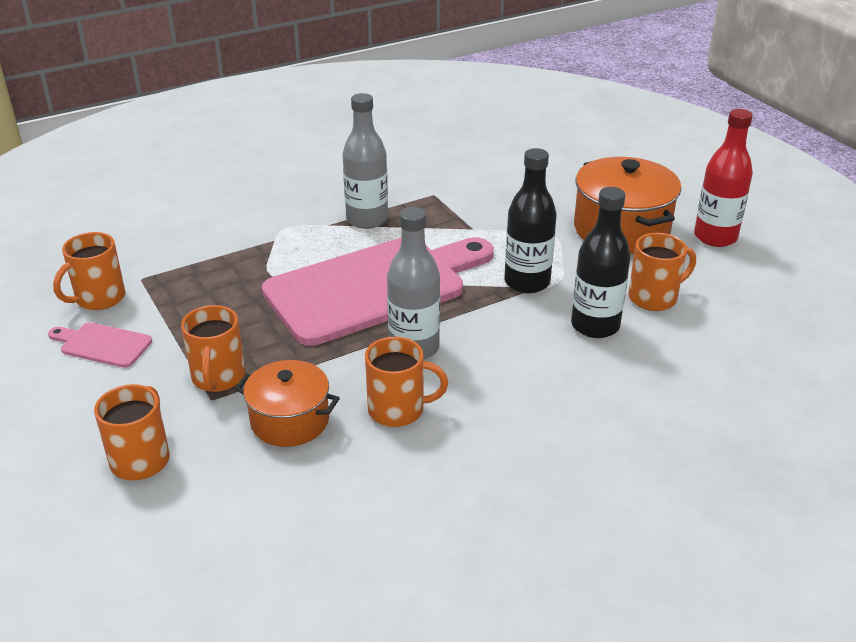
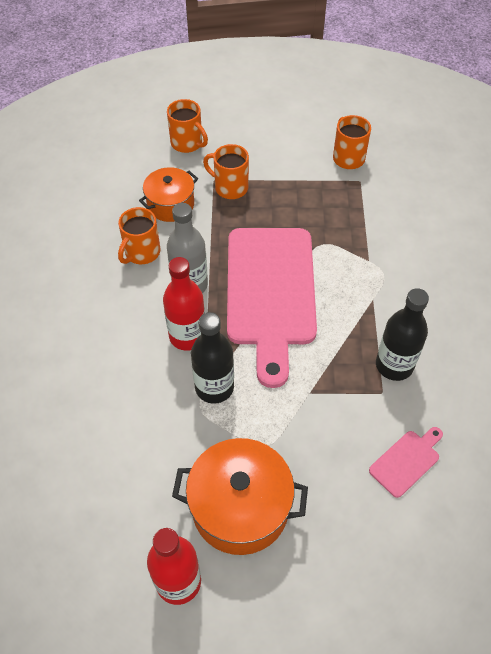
camera: 120 degrees right, 20 degrees up
(102, 344) = (297, 149): pink cutting board -> pink cutting board (406, 461)
(367, 219) = (366, 327): grey bottle -> none
(485, 322) = (187, 336): none -> red bottle
(595, 326) = (136, 399): black bottle -> black bottle (394, 365)
(654, 297) = (136, 462): orange mug -> none

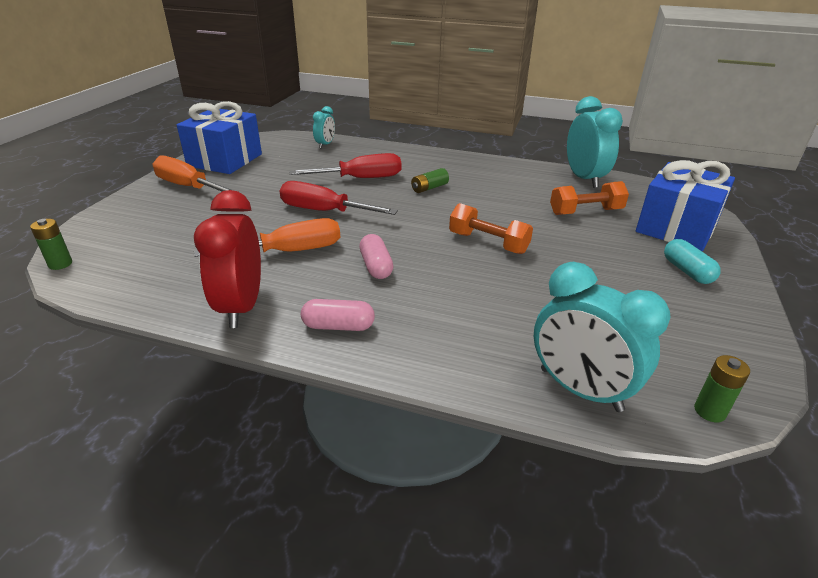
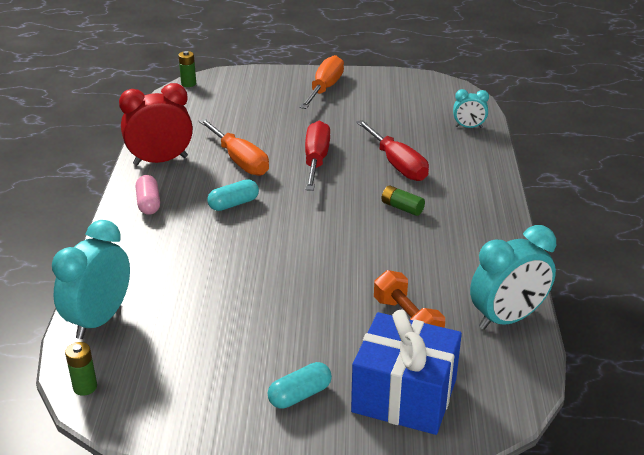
camera: 75 degrees right, 0 degrees up
(225, 160) = (389, 88): blue gift -> none
(376, 266) = (233, 204): pink capsule -> turquoise capsule
(488, 243) = (300, 257): orange dumbbell -> none

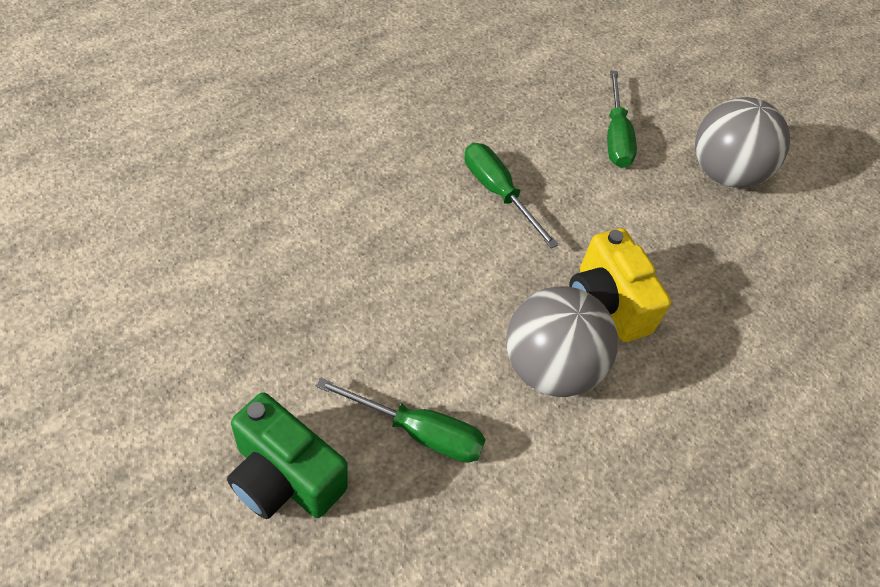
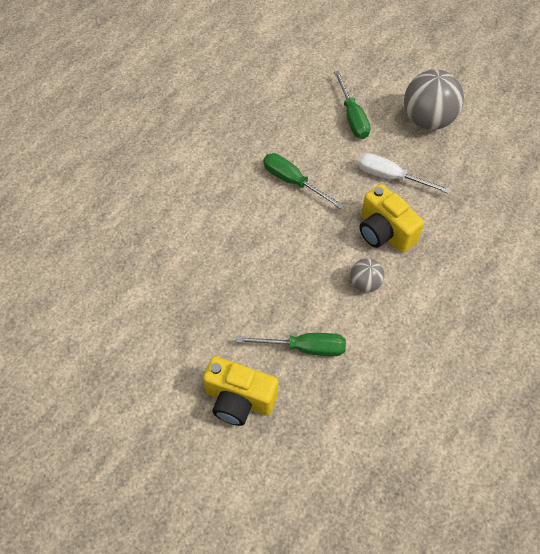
camera: 10 degrees left, 5 degrees up
(284, 477) = (239, 400): green camera -> yellow camera
(549, 368) = (365, 283): grey ball -> grey ball, size x0.51
(643, 231) = (390, 177): none -> white screwdriver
==================================================
Request — In the records above, locate each line with the word "bottle". Copy all such lines.

Task response —
(367, 219) = (366, 327): grey bottle -> none
(485, 322) = (187, 336): none -> red bottle
(595, 326) = (136, 399): black bottle -> black bottle (394, 365)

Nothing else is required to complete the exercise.